> [EXERCISE DETAILS]:
Print each record below precisely, with every picture left out of the copy.

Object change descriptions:

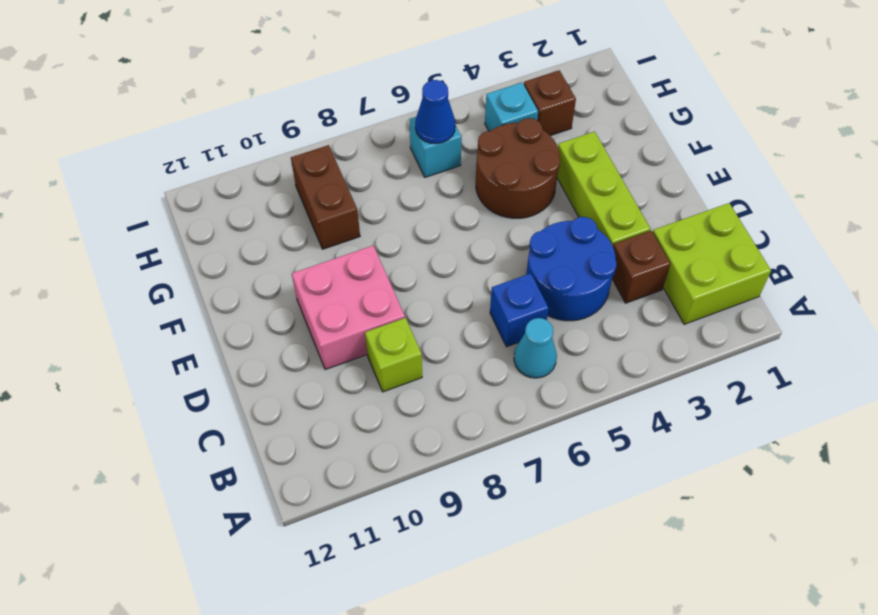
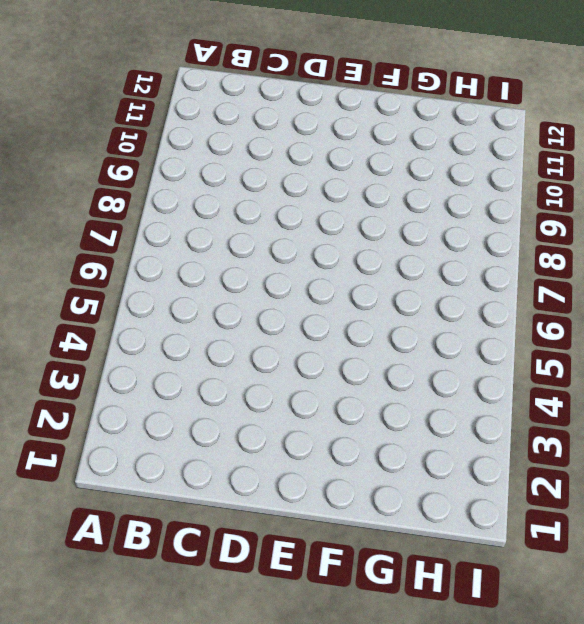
none -> lime brick B1:C2 level 1
none -> cyan cone B6 level 1
none -> brown brick C3 level 1

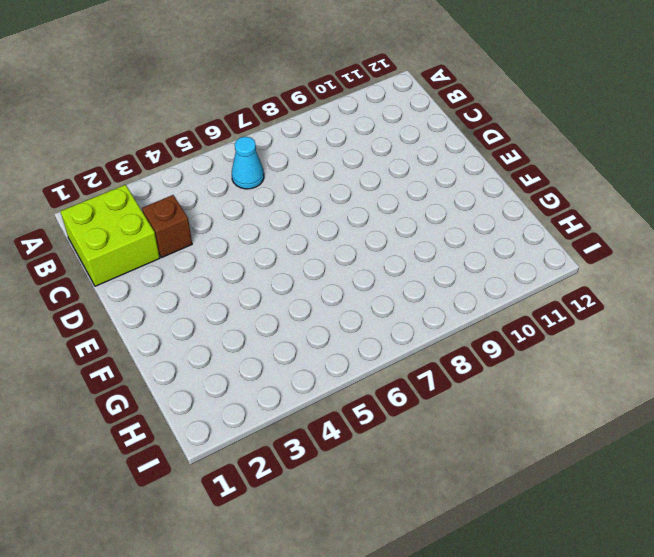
none -> blue round brick C4:D5 level 1
none -> blue brick C6 level 1
none -> lime brick C9 level 1

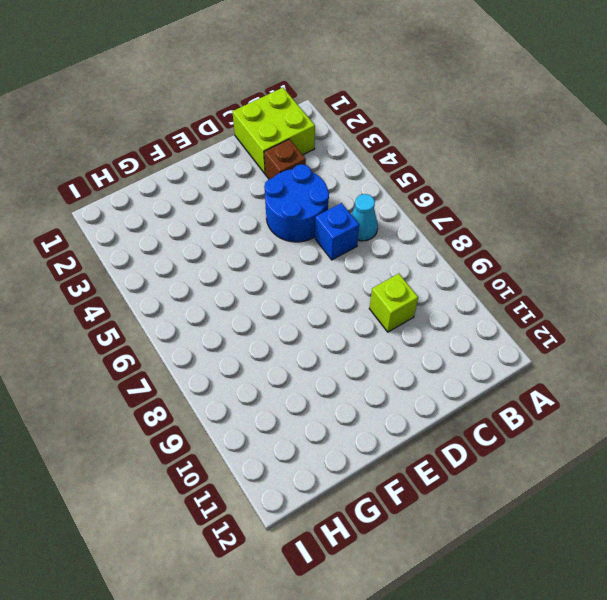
none -> lime brick D3:F3 level 1
none -> pink brick D9:E10 level 1
none -> brown round brick F4:G5 level 1

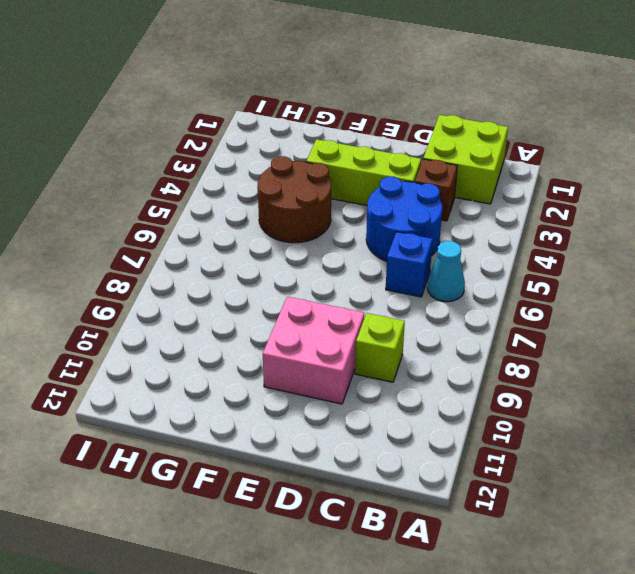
none -> brown brick G9:H9 level 1
none -> brown brick H3 level 1
none -> cyan brick H4 level 1

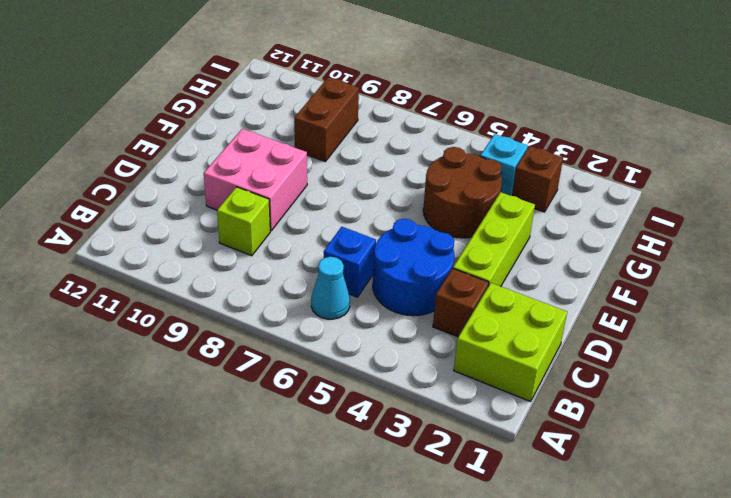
none -> cyan brick H6 level 1
none -> blue cone H6 level 2

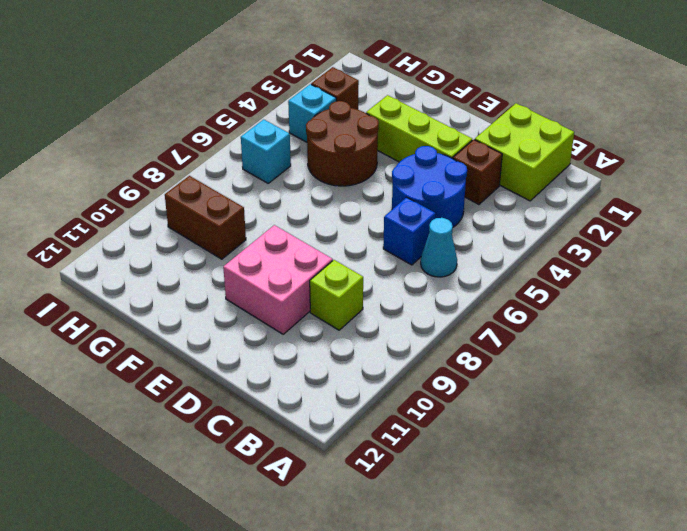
none -> blue cone H6 level 2

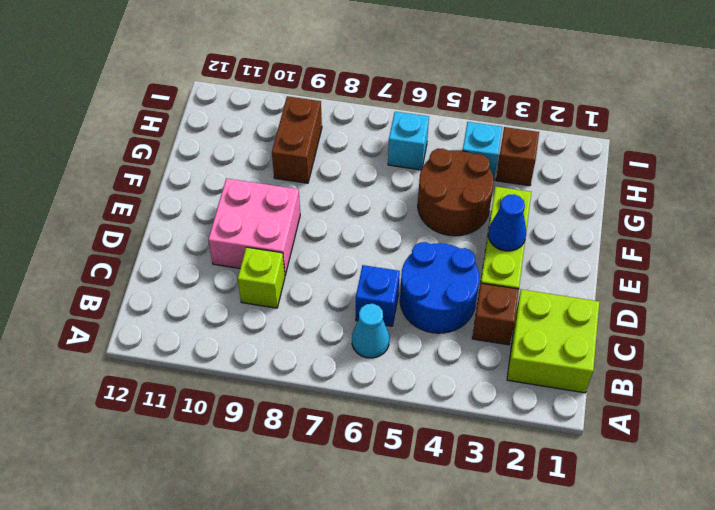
blue cone E3 level 2 -> blue cone H6 level 2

> [TASK SOLUTION]:
none -> lime brick B1:C2 level 1
none -> cyan cone B6 level 1
none -> brown brick C3 level 1

none -> blue round brick C4:D5 level 1
none -> blue brick C6 level 1
none -> lime brick C9 level 1

none -> lime brick D3:F3 level 1
none -> pink brick D9:E10 level 1
none -> brown round brick F4:G5 level 1

none -> brown brick G9:H9 level 1
none -> brown brick H3 level 1
none -> cyan brick H4 level 1

none -> cyan brick H6 level 1
none -> blue cone H6 level 2

none -> blue cone H6 level 2

blue cone E3 level 2 -> blue cone H6 level 2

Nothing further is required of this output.